Instructions to follow> What this exercise needs is every entry restated as written, with no pictures.

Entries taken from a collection
# # # #
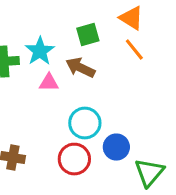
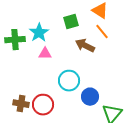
brown arrow: (80, 68) -> (85, 46), moved
red circle: (74, 159) -> (43, 105), moved

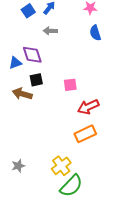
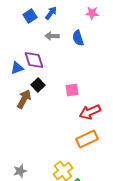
blue semicircle: (95, 33) -> (78, 38), moved
black square: (36, 80) -> (38, 85), turned -32
brown arrow: (22, 94) -> (24, 99), turned 102

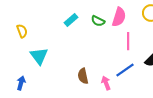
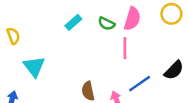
pink line: (128, 41) -> (125, 48), moved

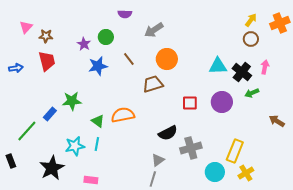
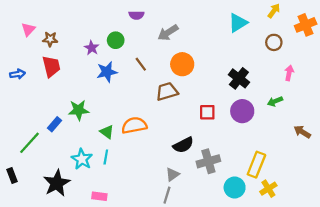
yellow arrow: (251, 20) -> (274, 11), moved
cyan triangle: (218, 66) -> (238, 23), moved, turned -30
black cross: (242, 72) -> (239, 78), moved
cyan star: (75, 146) -> (82, 159), turned -30

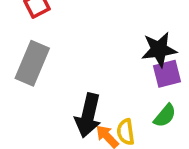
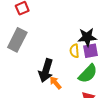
green semicircle: (165, 116) -> (88, 74), size x1.5
yellow semicircle: (126, 132) -> (74, 51), moved

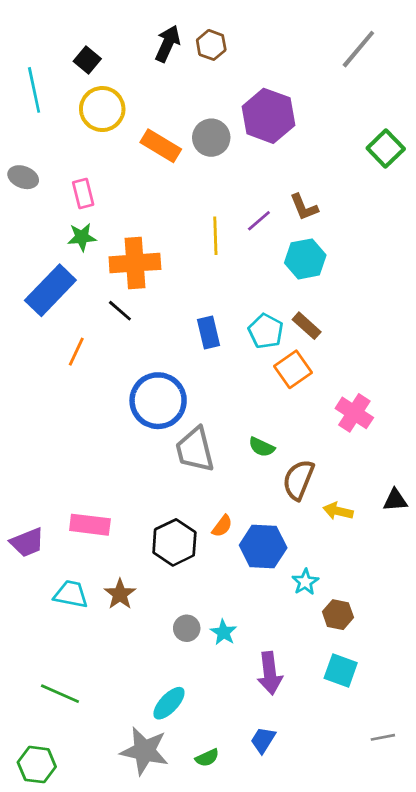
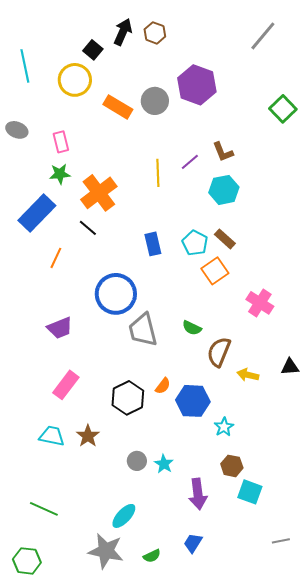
black square: (87, 60) -> (93, 50), moved
orange cross: (135, 263) -> (99, 193), turned -33
pink rectangle: (90, 525) -> (66, 385), turned -60
purple trapezoid: (27, 542) -> (60, 328), moved
brown hexagon: (338, 615) -> (232, 466), moved

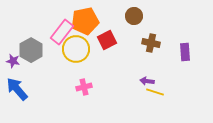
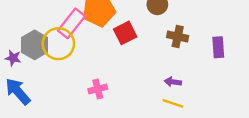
yellow circle: (76, 49) -> (58, 44), moved
yellow line: (155, 92) -> (173, 103), moved

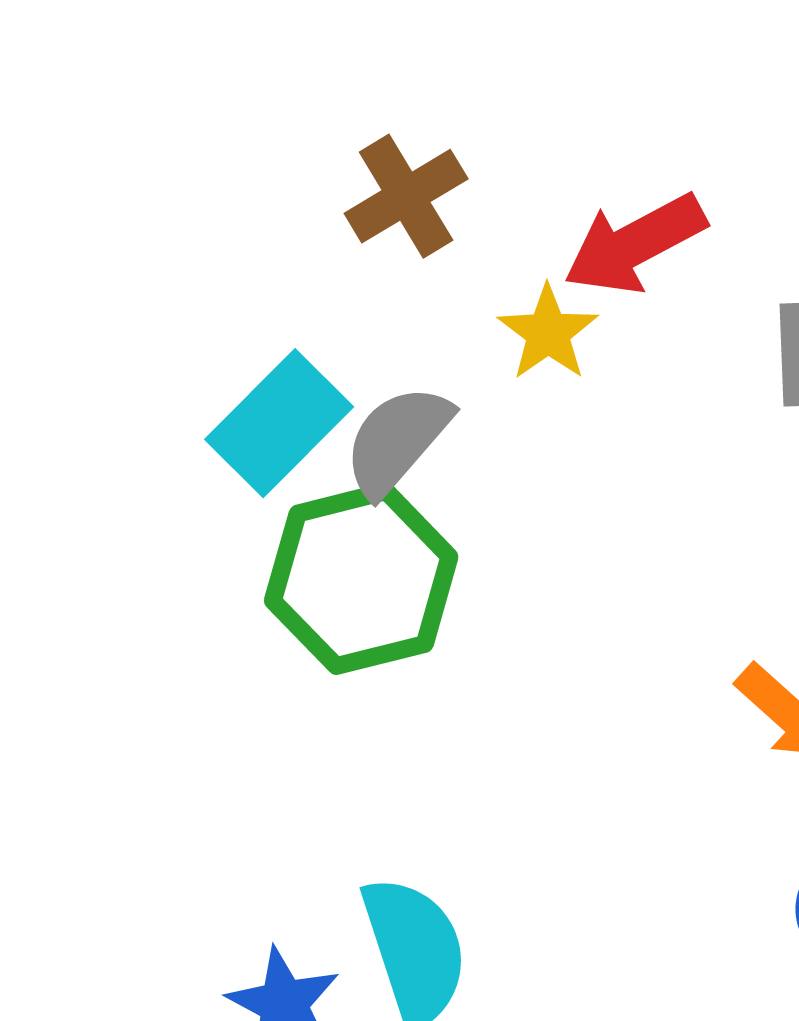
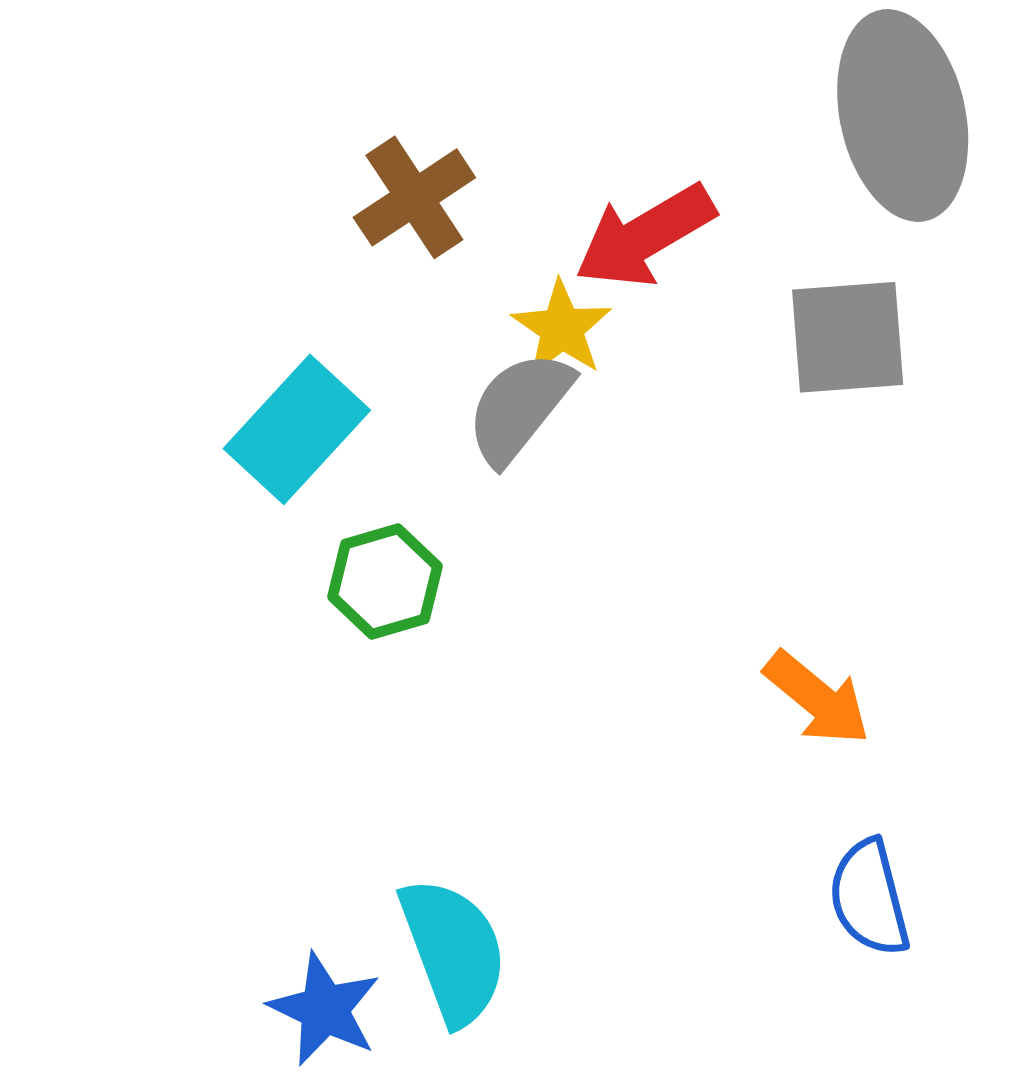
gray semicircle: (397, 440) -> (519, 407), moved
green hexagon: (361, 579) -> (385, 582), size x0.6

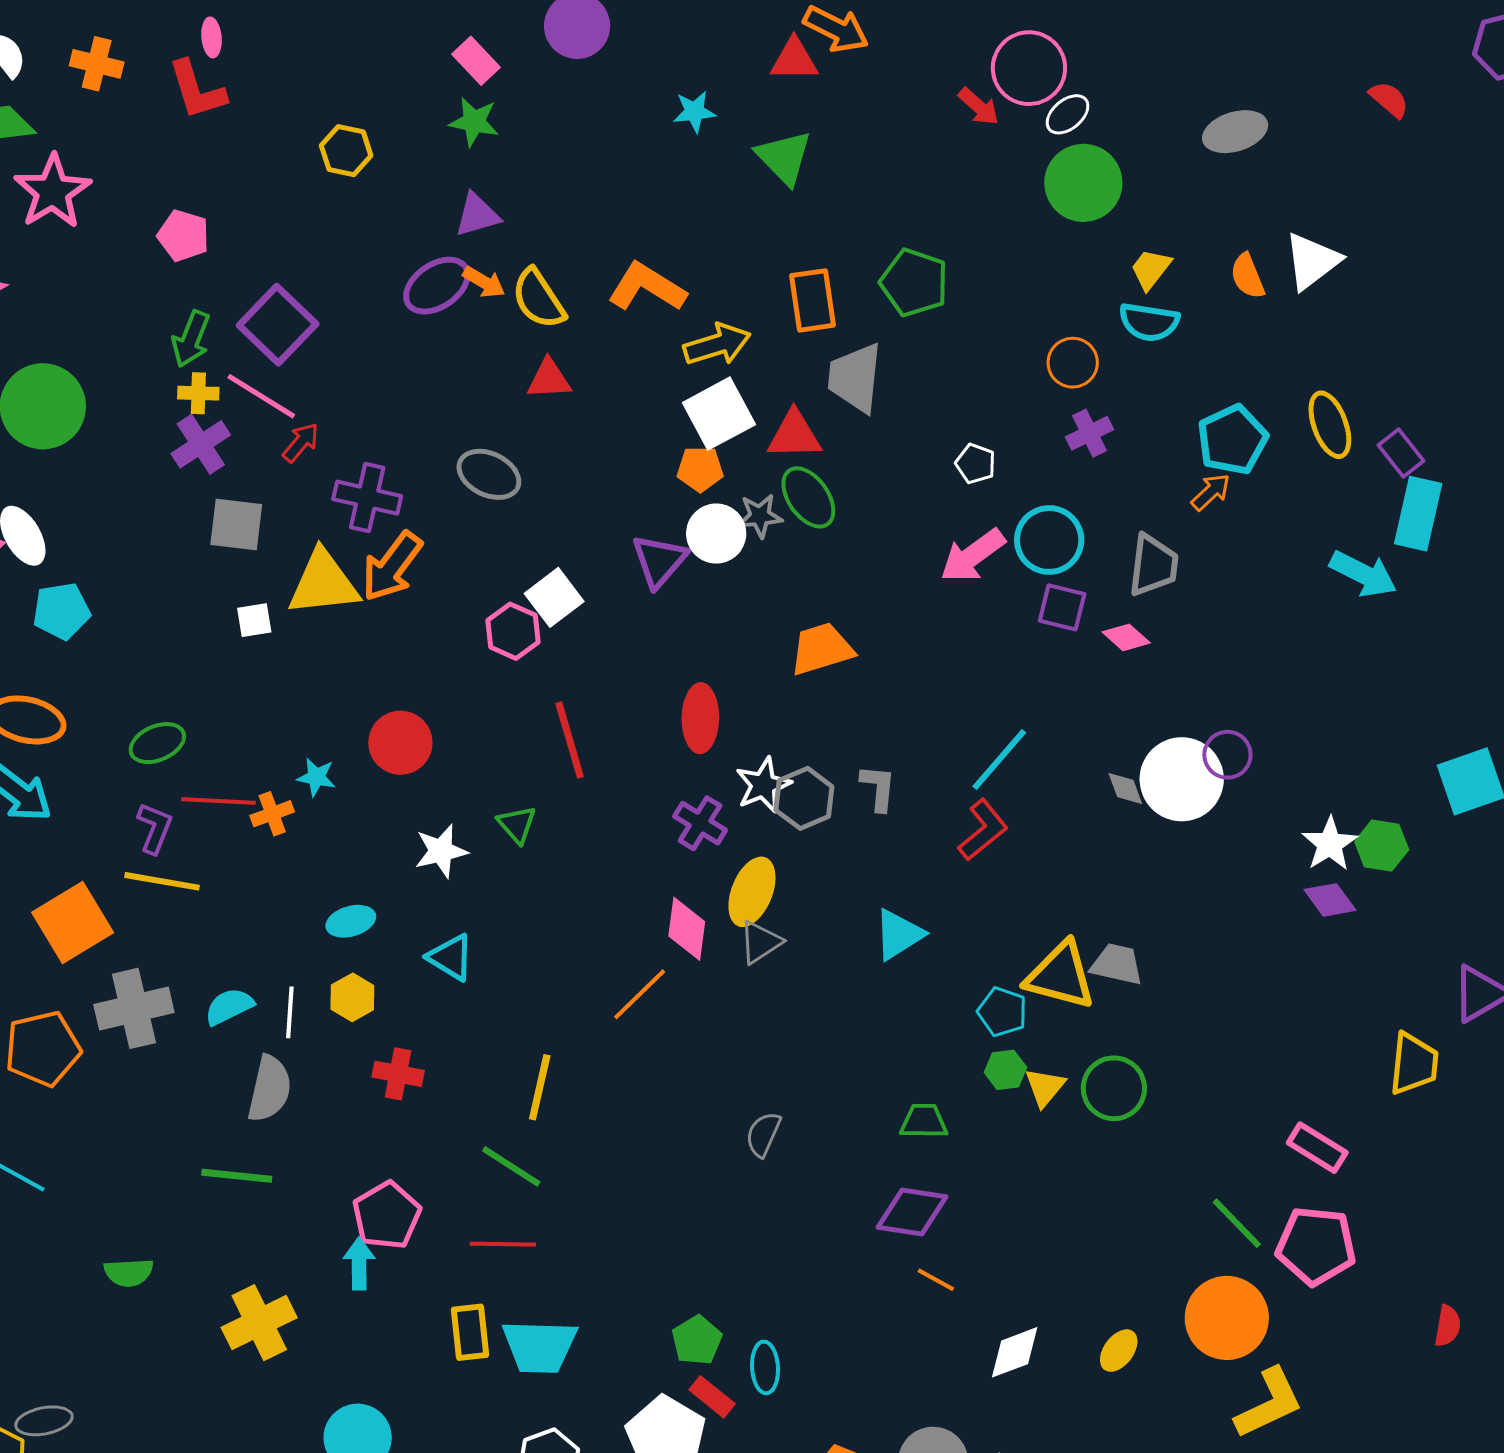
# # # #
Answer for this exercise>
brown arrow: (80, 68) -> (85, 46), moved
red circle: (74, 159) -> (43, 105), moved

blue semicircle: (95, 33) -> (78, 38), moved
black square: (36, 80) -> (38, 85), turned -32
brown arrow: (22, 94) -> (24, 99), turned 102

pink line: (128, 41) -> (125, 48), moved

yellow arrow: (251, 20) -> (274, 11), moved
cyan triangle: (218, 66) -> (238, 23), moved, turned -30
black cross: (242, 72) -> (239, 78), moved
cyan star: (75, 146) -> (82, 159), turned -30

green semicircle: (165, 116) -> (88, 74), size x1.5
yellow semicircle: (126, 132) -> (74, 51), moved

black square: (87, 60) -> (93, 50), moved
orange cross: (135, 263) -> (99, 193), turned -33
pink rectangle: (90, 525) -> (66, 385), turned -60
purple trapezoid: (27, 542) -> (60, 328), moved
brown hexagon: (338, 615) -> (232, 466), moved

yellow circle: (76, 49) -> (58, 44), moved
yellow line: (155, 92) -> (173, 103), moved

gray semicircle: (397, 440) -> (519, 407), moved
green hexagon: (361, 579) -> (385, 582), size x0.6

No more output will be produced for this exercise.